Dataset items
§ §

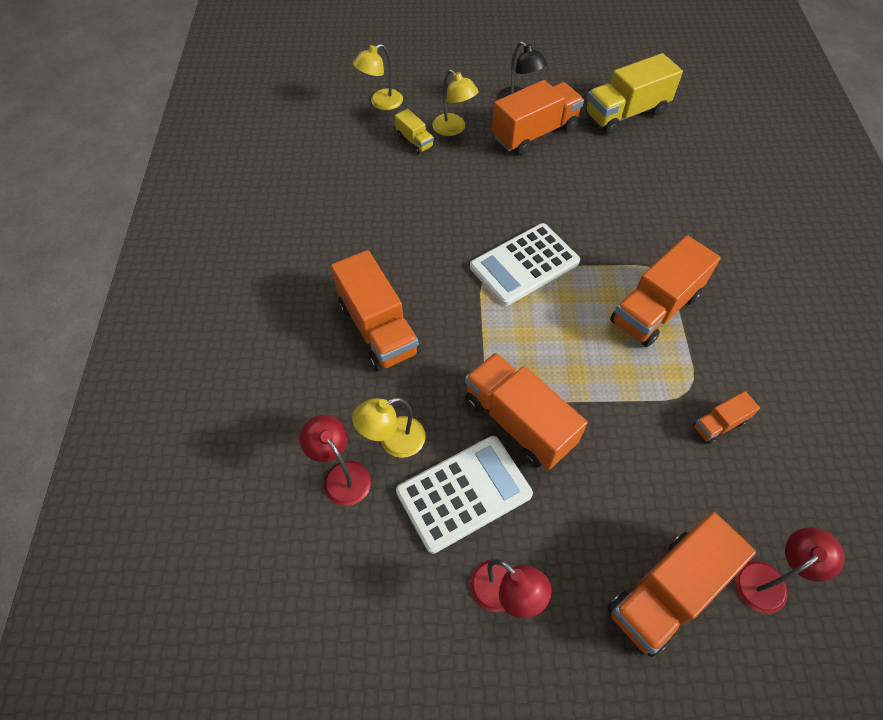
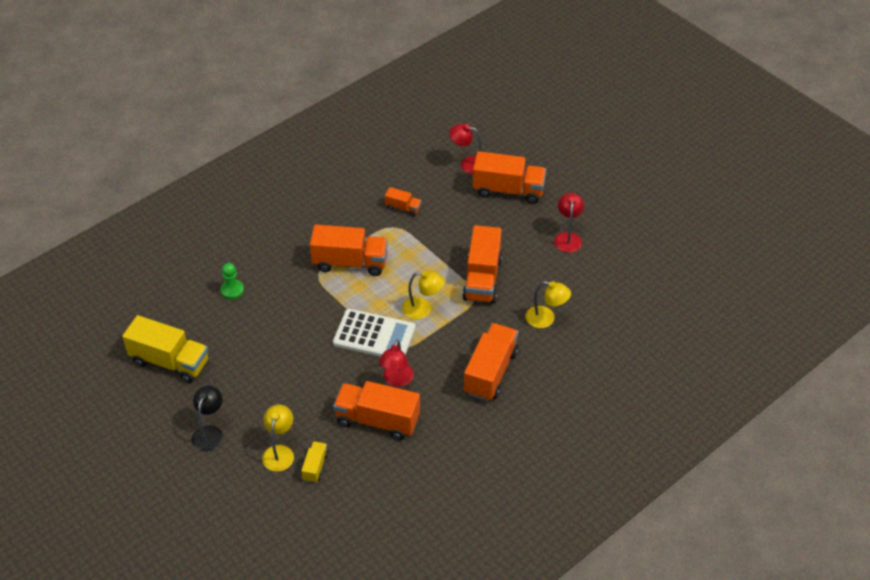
camera: 130 degrees left, 10 degrees down
(341, 475) = (584, 326): red lamp -> red lamp (396, 380)
(381, 103) = (291, 521): yellow lamp -> yellow lamp (423, 309)
(464, 493) = (540, 277): white calculator -> none
(534, 133) = (241, 401): orange truck -> orange truck (377, 420)
(689, 193) = (232, 290): none -> green pawn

§ §

## WHAT IS REQUIRED
Out of the records above, pull each line containing the word "none".

## YOUR SOLUTION
(464, 493) = (540, 277): white calculator -> none
(689, 193) = (232, 290): none -> green pawn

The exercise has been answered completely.